## Collected material:
* * * * *

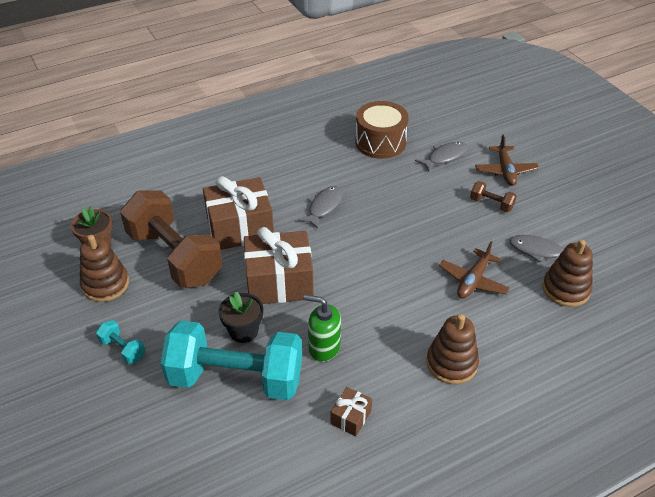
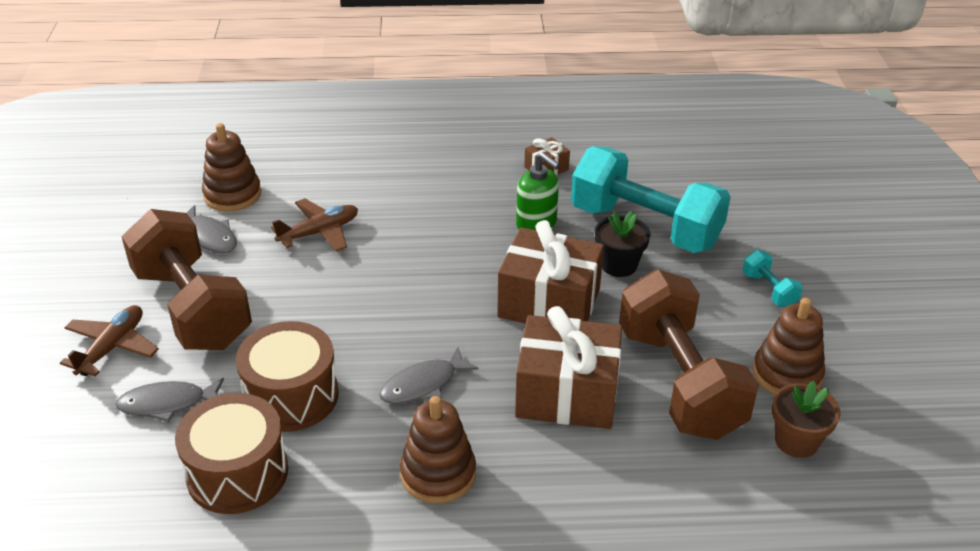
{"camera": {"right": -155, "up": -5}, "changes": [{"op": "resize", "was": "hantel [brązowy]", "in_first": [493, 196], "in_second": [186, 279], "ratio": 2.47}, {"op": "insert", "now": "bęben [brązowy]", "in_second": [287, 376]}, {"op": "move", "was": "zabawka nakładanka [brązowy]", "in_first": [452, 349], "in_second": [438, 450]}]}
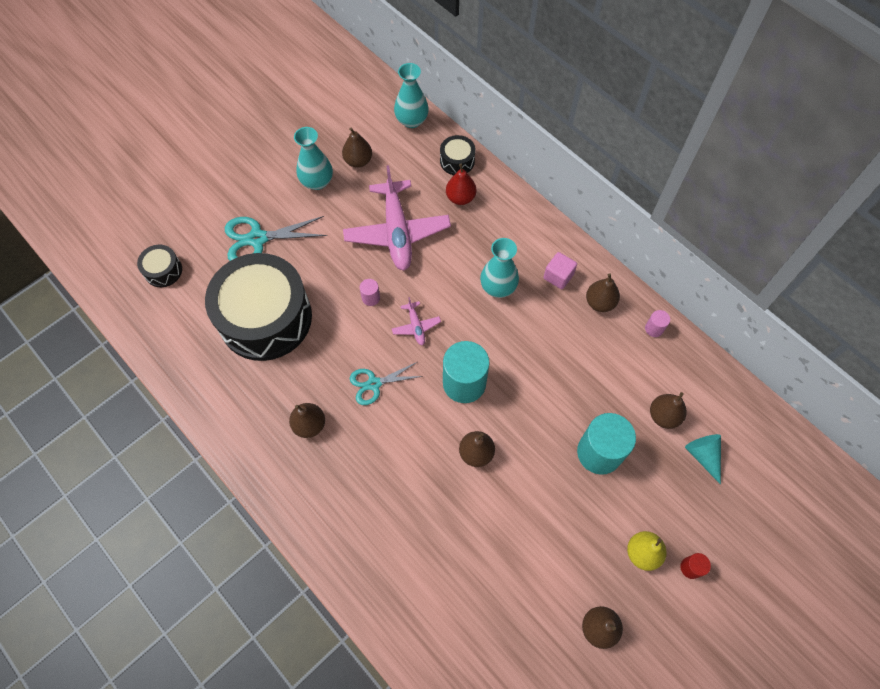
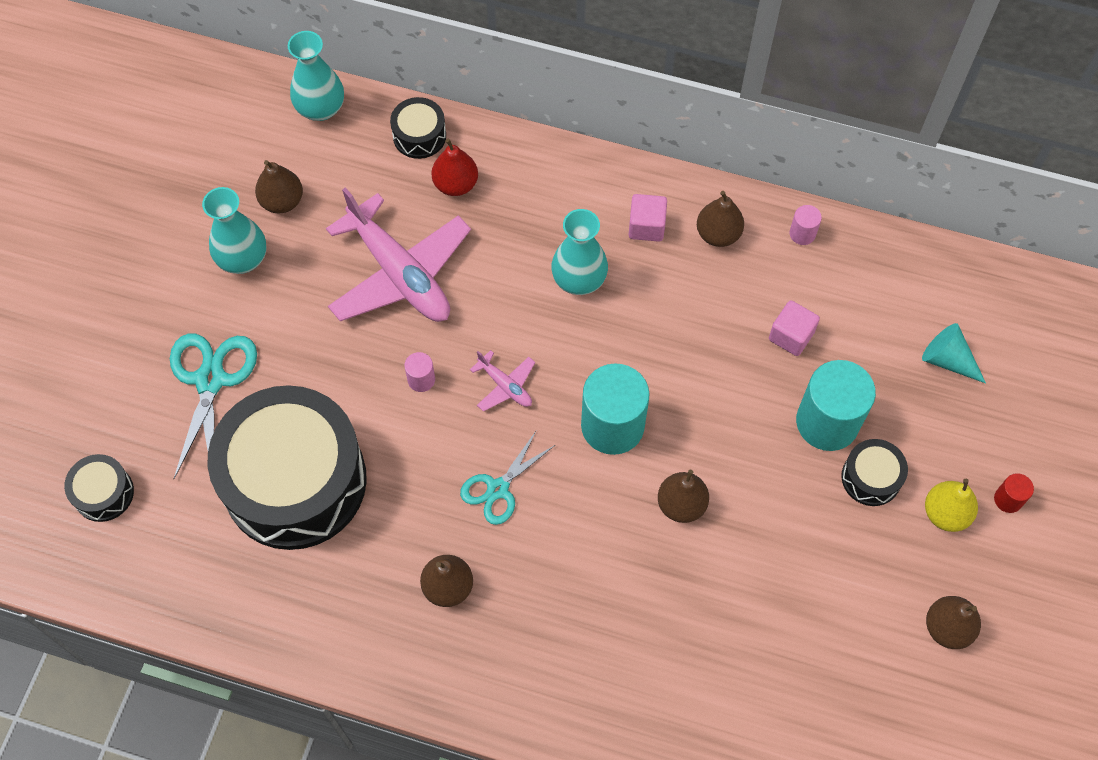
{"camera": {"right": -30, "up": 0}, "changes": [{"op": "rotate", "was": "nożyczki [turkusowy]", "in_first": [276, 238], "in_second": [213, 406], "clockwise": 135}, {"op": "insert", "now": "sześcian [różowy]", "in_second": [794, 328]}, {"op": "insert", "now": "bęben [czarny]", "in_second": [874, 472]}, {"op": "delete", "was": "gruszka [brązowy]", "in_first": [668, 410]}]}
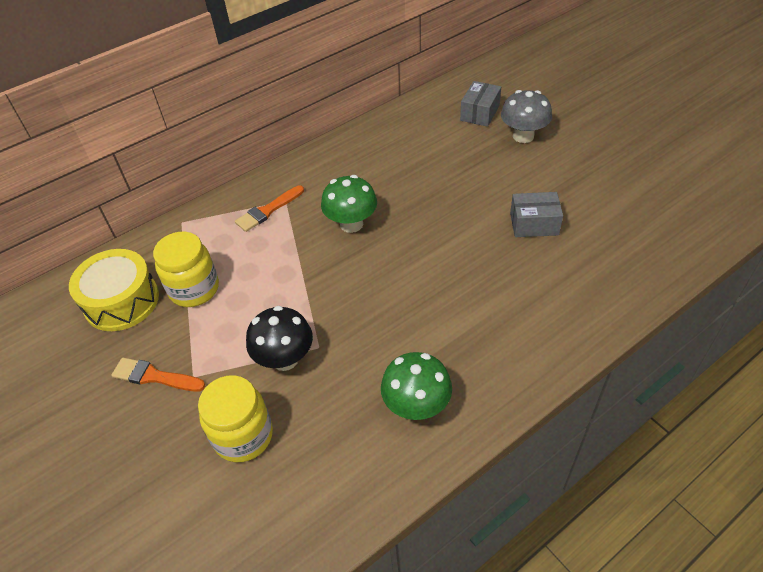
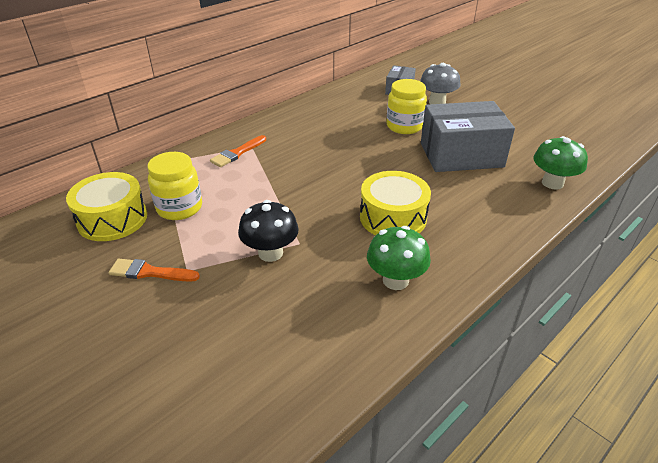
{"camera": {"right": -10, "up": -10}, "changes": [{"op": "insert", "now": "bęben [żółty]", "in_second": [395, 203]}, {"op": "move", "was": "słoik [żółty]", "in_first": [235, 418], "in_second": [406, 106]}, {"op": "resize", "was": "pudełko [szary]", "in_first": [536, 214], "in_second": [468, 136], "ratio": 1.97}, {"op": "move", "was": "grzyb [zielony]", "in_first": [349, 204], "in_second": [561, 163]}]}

* * * * *

Exact copy, no images: rewrite the entire listing above.

{"camera": {"right": -155, "up": -5}, "changes": [{"op": "resize", "was": "hantel [brązowy]", "in_first": [493, 196], "in_second": [186, 279], "ratio": 2.47}, {"op": "insert", "now": "bęben [brązowy]", "in_second": [287, 376]}, {"op": "move", "was": "zabawka nakładanka [brązowy]", "in_first": [452, 349], "in_second": [438, 450]}]}
{"camera": {"right": -30, "up": 0}, "changes": [{"op": "rotate", "was": "nożyczki [turkusowy]", "in_first": [276, 238], "in_second": [213, 406], "clockwise": 135}, {"op": "insert", "now": "sześcian [różowy]", "in_second": [794, 328]}, {"op": "insert", "now": "bęben [czarny]", "in_second": [874, 472]}, {"op": "delete", "was": "gruszka [brązowy]", "in_first": [668, 410]}]}
{"camera": {"right": -10, "up": -10}, "changes": [{"op": "insert", "now": "bęben [żółty]", "in_second": [395, 203]}, {"op": "move", "was": "słoik [żółty]", "in_first": [235, 418], "in_second": [406, 106]}, {"op": "resize", "was": "pudełko [szary]", "in_first": [536, 214], "in_second": [468, 136], "ratio": 1.97}, {"op": "move", "was": "grzyb [zielony]", "in_first": [349, 204], "in_second": [561, 163]}]}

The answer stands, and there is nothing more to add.